Excerpts from a dataset:
▬▬▬

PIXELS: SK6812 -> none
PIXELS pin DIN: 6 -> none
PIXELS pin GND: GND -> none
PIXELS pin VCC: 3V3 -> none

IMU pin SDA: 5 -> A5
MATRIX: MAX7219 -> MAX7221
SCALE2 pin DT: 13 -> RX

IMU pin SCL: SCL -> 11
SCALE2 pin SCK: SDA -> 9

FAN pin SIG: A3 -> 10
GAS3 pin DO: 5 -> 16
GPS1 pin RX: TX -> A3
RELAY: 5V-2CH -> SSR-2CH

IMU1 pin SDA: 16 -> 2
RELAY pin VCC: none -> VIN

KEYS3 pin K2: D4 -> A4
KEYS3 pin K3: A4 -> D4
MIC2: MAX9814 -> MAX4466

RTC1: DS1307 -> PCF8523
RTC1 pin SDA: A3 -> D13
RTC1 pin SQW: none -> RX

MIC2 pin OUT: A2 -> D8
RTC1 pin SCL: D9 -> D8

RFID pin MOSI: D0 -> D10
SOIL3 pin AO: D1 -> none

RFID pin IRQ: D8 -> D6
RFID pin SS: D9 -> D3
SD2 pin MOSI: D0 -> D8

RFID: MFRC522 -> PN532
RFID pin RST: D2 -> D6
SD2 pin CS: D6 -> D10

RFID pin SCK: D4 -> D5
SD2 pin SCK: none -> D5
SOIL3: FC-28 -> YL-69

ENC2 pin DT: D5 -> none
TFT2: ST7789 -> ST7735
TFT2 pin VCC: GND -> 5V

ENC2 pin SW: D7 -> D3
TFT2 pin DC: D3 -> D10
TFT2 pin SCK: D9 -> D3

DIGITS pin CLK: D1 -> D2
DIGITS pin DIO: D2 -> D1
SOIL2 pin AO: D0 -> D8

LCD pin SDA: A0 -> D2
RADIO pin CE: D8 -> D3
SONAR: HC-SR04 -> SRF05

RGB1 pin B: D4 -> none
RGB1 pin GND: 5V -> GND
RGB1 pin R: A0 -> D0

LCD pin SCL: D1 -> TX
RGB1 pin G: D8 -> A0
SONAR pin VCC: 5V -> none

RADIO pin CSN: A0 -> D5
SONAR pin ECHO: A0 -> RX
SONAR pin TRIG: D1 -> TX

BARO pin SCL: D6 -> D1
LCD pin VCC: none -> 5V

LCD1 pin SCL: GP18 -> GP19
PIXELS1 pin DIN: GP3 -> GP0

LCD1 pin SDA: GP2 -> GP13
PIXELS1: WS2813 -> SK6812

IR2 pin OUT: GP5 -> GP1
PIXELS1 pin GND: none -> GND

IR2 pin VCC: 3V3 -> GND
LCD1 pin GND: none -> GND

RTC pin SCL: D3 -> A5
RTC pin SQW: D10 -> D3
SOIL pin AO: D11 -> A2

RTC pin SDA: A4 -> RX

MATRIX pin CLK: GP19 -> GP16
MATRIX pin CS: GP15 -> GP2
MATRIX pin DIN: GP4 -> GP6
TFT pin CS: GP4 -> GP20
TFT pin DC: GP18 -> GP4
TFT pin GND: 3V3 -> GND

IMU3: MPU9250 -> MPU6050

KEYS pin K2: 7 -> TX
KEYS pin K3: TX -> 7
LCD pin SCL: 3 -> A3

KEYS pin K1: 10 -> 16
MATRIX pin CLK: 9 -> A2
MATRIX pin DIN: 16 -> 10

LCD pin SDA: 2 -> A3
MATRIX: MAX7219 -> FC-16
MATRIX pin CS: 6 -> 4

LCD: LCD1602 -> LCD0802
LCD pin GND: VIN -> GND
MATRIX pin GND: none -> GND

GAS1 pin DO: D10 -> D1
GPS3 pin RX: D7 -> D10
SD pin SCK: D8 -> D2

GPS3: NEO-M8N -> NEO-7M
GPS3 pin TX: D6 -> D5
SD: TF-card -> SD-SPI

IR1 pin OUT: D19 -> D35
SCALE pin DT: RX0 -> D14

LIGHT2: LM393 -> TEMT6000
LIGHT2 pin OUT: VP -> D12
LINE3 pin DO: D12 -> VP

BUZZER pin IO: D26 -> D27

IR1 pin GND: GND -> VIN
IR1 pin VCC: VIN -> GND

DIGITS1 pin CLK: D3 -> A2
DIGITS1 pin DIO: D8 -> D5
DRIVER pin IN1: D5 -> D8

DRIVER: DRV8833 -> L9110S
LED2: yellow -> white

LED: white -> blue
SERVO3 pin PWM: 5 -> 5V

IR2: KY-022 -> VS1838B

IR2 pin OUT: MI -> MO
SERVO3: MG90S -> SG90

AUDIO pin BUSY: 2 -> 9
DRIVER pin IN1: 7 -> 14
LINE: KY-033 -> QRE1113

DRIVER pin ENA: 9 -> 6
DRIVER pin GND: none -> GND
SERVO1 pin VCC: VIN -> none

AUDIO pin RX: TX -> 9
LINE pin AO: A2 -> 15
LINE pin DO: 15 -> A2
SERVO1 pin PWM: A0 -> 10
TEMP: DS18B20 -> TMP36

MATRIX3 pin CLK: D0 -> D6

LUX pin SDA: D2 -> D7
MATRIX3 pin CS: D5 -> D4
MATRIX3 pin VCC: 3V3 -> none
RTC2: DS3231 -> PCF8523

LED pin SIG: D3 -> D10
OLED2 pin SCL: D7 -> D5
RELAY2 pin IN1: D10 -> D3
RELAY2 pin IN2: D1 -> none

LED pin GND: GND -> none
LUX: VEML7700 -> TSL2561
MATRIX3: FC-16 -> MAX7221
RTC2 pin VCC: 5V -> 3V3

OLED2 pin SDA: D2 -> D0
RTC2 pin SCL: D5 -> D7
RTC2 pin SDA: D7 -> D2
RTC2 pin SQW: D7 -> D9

▬▬▬

Return every record above exactly as written.

PIXELS: SK6812 -> none
PIXELS pin DIN: 6 -> none
PIXELS pin GND: GND -> none
PIXELS pin VCC: 3V3 -> none

IMU pin SDA: 5 -> A5
MATRIX: MAX7219 -> MAX7221
SCALE2 pin DT: 13 -> RX

IMU pin SCL: SCL -> 11
SCALE2 pin SCK: SDA -> 9

FAN pin SIG: A3 -> 10
GAS3 pin DO: 5 -> 16
GPS1 pin RX: TX -> A3
RELAY: 5V-2CH -> SSR-2CH

IMU1 pin SDA: 16 -> 2
RELAY pin VCC: none -> VIN

KEYS3 pin K2: D4 -> A4
KEYS3 pin K3: A4 -> D4
MIC2: MAX9814 -> MAX4466

RTC1: DS1307 -> PCF8523
RTC1 pin SDA: A3 -> D13
RTC1 pin SQW: none -> RX

MIC2 pin OUT: A2 -> D8
RTC1 pin SCL: D9 -> D8

RFID pin MOSI: D0 -> D10
SOIL3 pin AO: D1 -> none

RFID pin IRQ: D8 -> D6
RFID pin SS: D9 -> D3
SD2 pin MOSI: D0 -> D8

RFID: MFRC522 -> PN532
RFID pin RST: D2 -> D6
SD2 pin CS: D6 -> D10

RFID pin SCK: D4 -> D5
SD2 pin SCK: none -> D5
SOIL3: FC-28 -> YL-69

ENC2 pin DT: D5 -> none
TFT2: ST7789 -> ST7735
TFT2 pin VCC: GND -> 5V

ENC2 pin SW: D7 -> D3
TFT2 pin DC: D3 -> D10
TFT2 pin SCK: D9 -> D3

DIGITS pin CLK: D1 -> D2
DIGITS pin DIO: D2 -> D1
SOIL2 pin AO: D0 -> D8

LCD pin SDA: A0 -> D2
RADIO pin CE: D8 -> D3
SONAR: HC-SR04 -> SRF05

RGB1 pin B: D4 -> none
RGB1 pin GND: 5V -> GND
RGB1 pin R: A0 -> D0

LCD pin SCL: D1 -> TX
RGB1 pin G: D8 -> A0
SONAR pin VCC: 5V -> none

RADIO pin CSN: A0 -> D5
SONAR pin ECHO: A0 -> RX
SONAR pin TRIG: D1 -> TX

BARO pin SCL: D6 -> D1
LCD pin VCC: none -> 5V

LCD1 pin SCL: GP18 -> GP19
PIXELS1 pin DIN: GP3 -> GP0

LCD1 pin SDA: GP2 -> GP13
PIXELS1: WS2813 -> SK6812

IR2 pin OUT: GP5 -> GP1
PIXELS1 pin GND: none -> GND

IR2 pin VCC: 3V3 -> GND
LCD1 pin GND: none -> GND

RTC pin SCL: D3 -> A5
RTC pin SQW: D10 -> D3
SOIL pin AO: D11 -> A2

RTC pin SDA: A4 -> RX

MATRIX pin CLK: GP19 -> GP16
MATRIX pin CS: GP15 -> GP2
MATRIX pin DIN: GP4 -> GP6
TFT pin CS: GP4 -> GP20
TFT pin DC: GP18 -> GP4
TFT pin GND: 3V3 -> GND

IMU3: MPU9250 -> MPU6050

KEYS pin K2: 7 -> TX
KEYS pin K3: TX -> 7
LCD pin SCL: 3 -> A3

KEYS pin K1: 10 -> 16
MATRIX pin CLK: 9 -> A2
MATRIX pin DIN: 16 -> 10

LCD pin SDA: 2 -> A3
MATRIX: MAX7219 -> FC-16
MATRIX pin CS: 6 -> 4

LCD: LCD1602 -> LCD0802
LCD pin GND: VIN -> GND
MATRIX pin GND: none -> GND

GAS1 pin DO: D10 -> D1
GPS3 pin RX: D7 -> D10
SD pin SCK: D8 -> D2

GPS3: NEO-M8N -> NEO-7M
GPS3 pin TX: D6 -> D5
SD: TF-card -> SD-SPI

IR1 pin OUT: D19 -> D35
SCALE pin DT: RX0 -> D14

LIGHT2: LM393 -> TEMT6000
LIGHT2 pin OUT: VP -> D12
LINE3 pin DO: D12 -> VP

BUZZER pin IO: D26 -> D27

IR1 pin GND: GND -> VIN
IR1 pin VCC: VIN -> GND

DIGITS1 pin CLK: D3 -> A2
DIGITS1 pin DIO: D8 -> D5
DRIVER pin IN1: D5 -> D8

DRIVER: DRV8833 -> L9110S
LED2: yellow -> white

LED: white -> blue
SERVO3 pin PWM: 5 -> 5V

IR2: KY-022 -> VS1838B

IR2 pin OUT: MI -> MO
SERVO3: MG90S -> SG90

AUDIO pin BUSY: 2 -> 9
DRIVER pin IN1: 7 -> 14
LINE: KY-033 -> QRE1113

DRIVER pin ENA: 9 -> 6
DRIVER pin GND: none -> GND
SERVO1 pin VCC: VIN -> none

AUDIO pin RX: TX -> 9
LINE pin AO: A2 -> 15
LINE pin DO: 15 -> A2
SERVO1 pin PWM: A0 -> 10
TEMP: DS18B20 -> TMP36

MATRIX3 pin CLK: D0 -> D6

LUX pin SDA: D2 -> D7
MATRIX3 pin CS: D5 -> D4
MATRIX3 pin VCC: 3V3 -> none
RTC2: DS3231 -> PCF8523

LED pin SIG: D3 -> D10
OLED2 pin SCL: D7 -> D5
RELAY2 pin IN1: D10 -> D3
RELAY2 pin IN2: D1 -> none

LED pin GND: GND -> none
LUX: VEML7700 -> TSL2561
MATRIX3: FC-16 -> MAX7221
RTC2 pin VCC: 5V -> 3V3

OLED2 pin SDA: D2 -> D0
RTC2 pin SCL: D5 -> D7
RTC2 pin SDA: D7 -> D2
RTC2 pin SQW: D7 -> D9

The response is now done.